=== Section Start ===

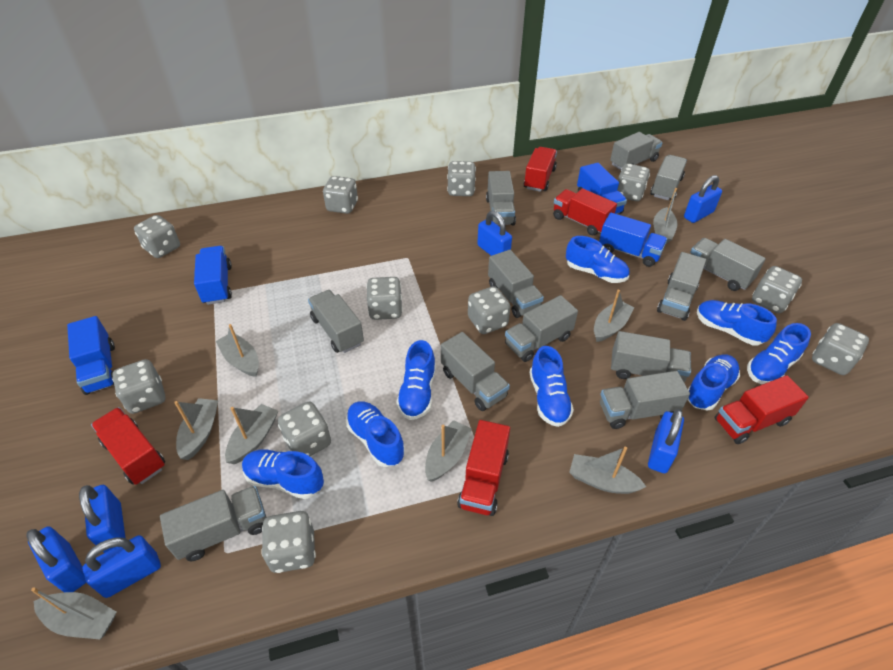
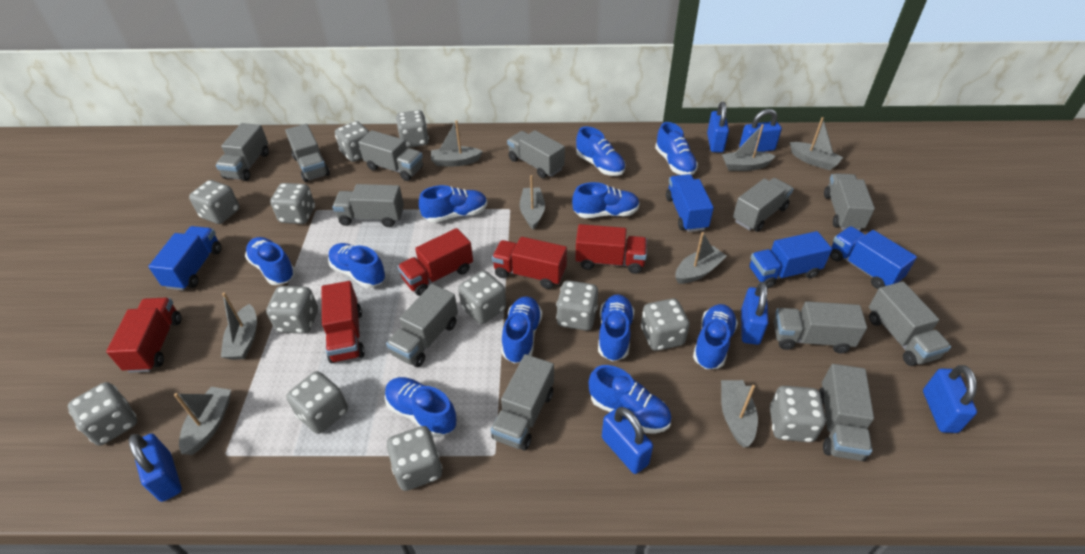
blue shoe: 8 -> 11
grey dice: 11 -> 12

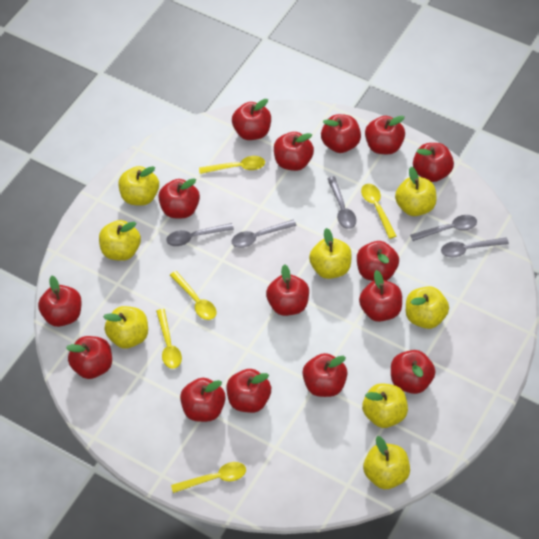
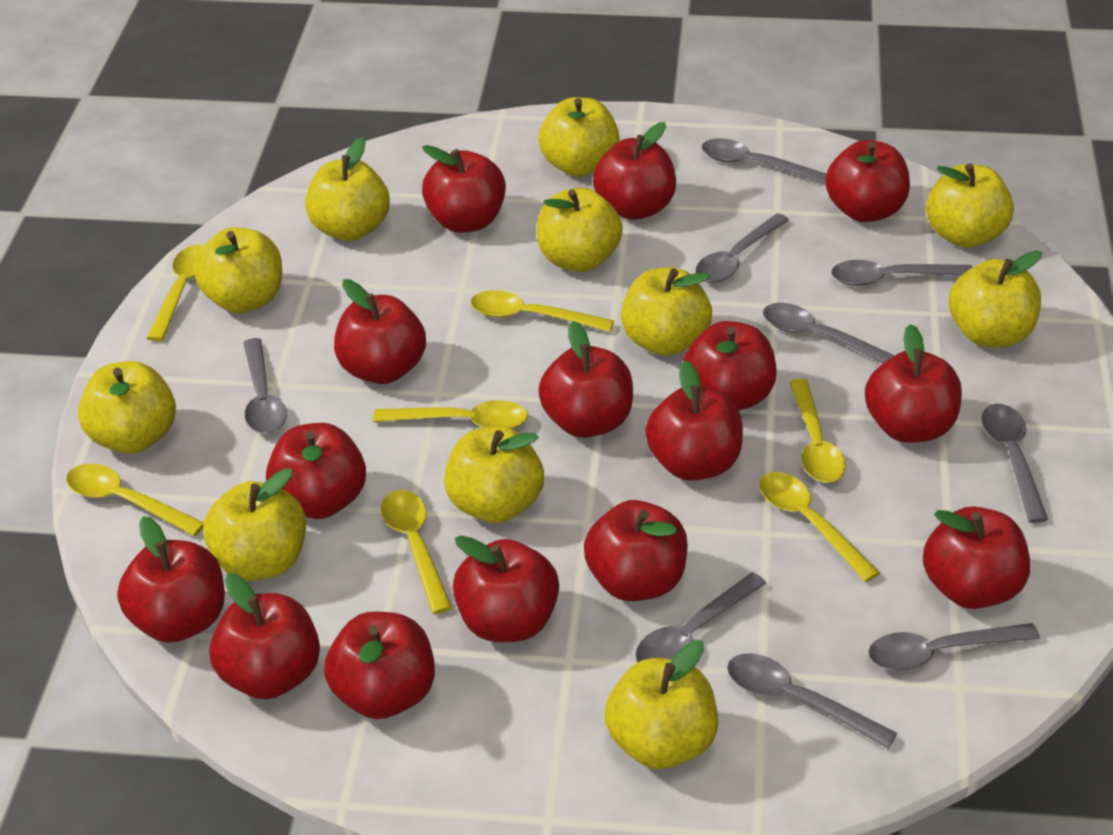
grey spoon: 5 -> 9
yellow apple: 8 -> 11
yellow spoon: 5 -> 7

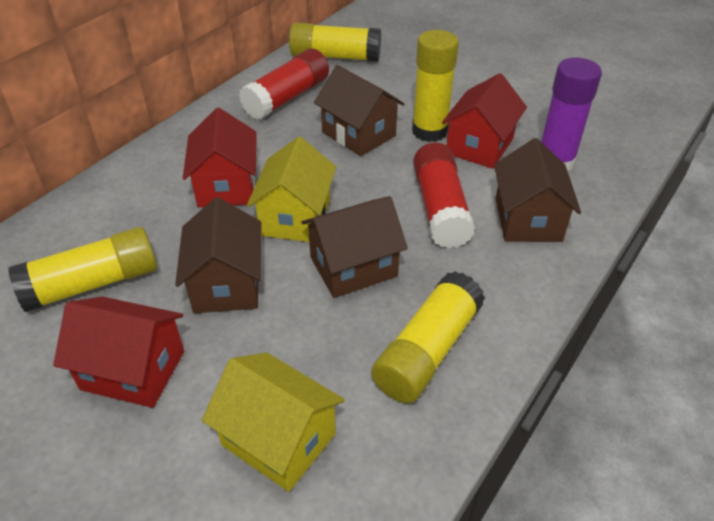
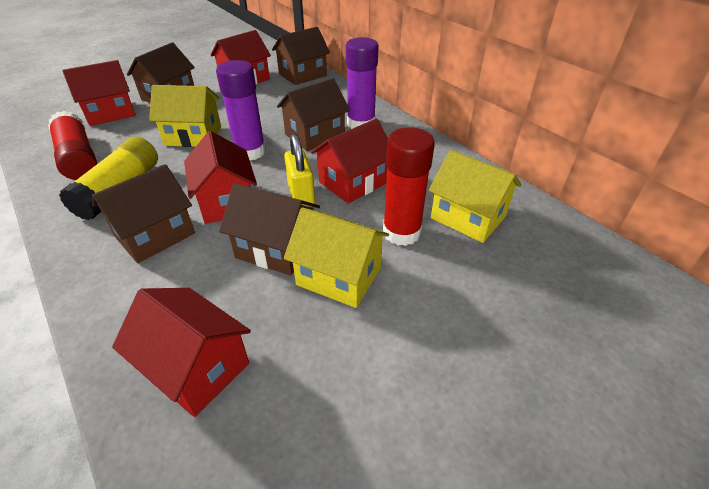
brown house: 4 -> 5
purple glue stick: 1 -> 2
red house: 3 -> 5
yellow glue stick: 4 -> 1
yellow house: 2 -> 3
yellow padlock: 0 -> 1

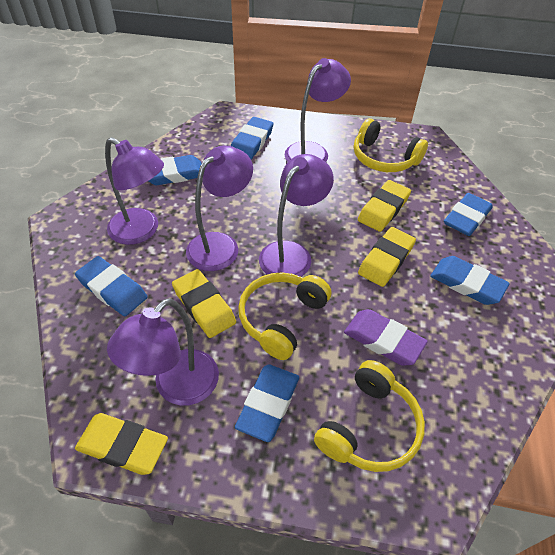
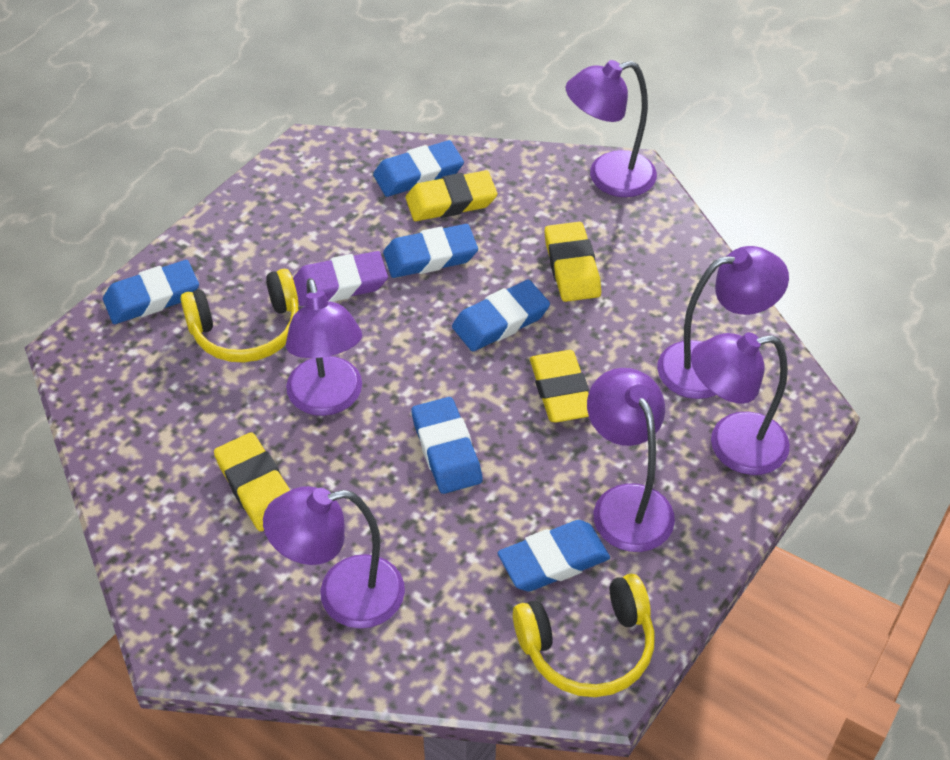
purple lamp: 5 -> 6
yellow headphones: 3 -> 2

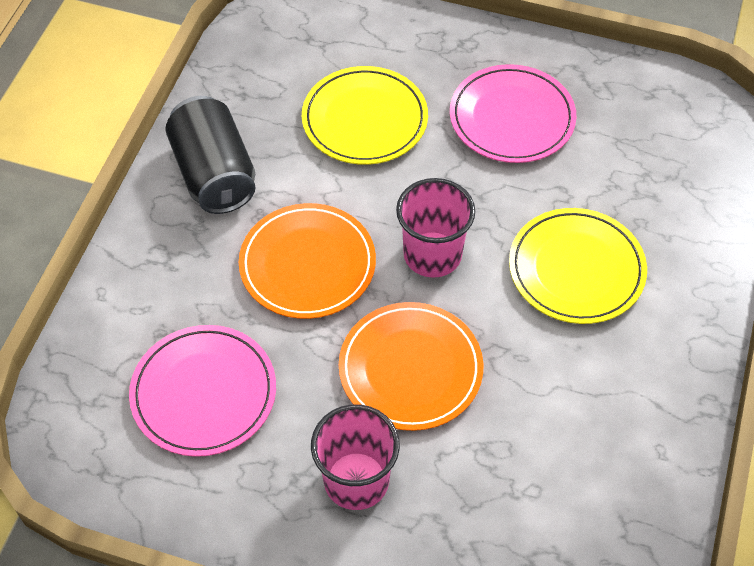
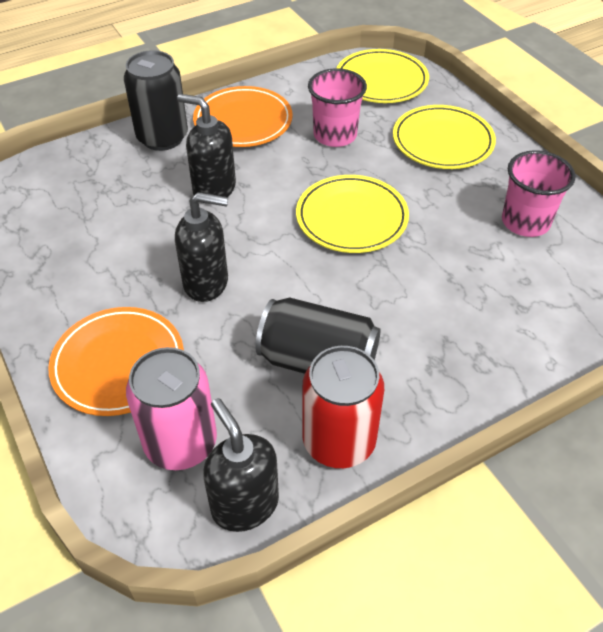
black can: 1 -> 2
black soap dispenser: 0 -> 3
pink can: 0 -> 1
pink plate: 2 -> 0
red can: 0 -> 1
yellow plate: 2 -> 3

=== Section End ===

Each line above should be written out again exactly, and no picture should appear in the copy.

blue shoe: 8 -> 11
grey dice: 11 -> 12

grey spoon: 5 -> 9
yellow apple: 8 -> 11
yellow spoon: 5 -> 7

brown house: 4 -> 5
purple glue stick: 1 -> 2
red house: 3 -> 5
yellow glue stick: 4 -> 1
yellow house: 2 -> 3
yellow padlock: 0 -> 1

purple lamp: 5 -> 6
yellow headphones: 3 -> 2

black can: 1 -> 2
black soap dispenser: 0 -> 3
pink can: 0 -> 1
pink plate: 2 -> 0
red can: 0 -> 1
yellow plate: 2 -> 3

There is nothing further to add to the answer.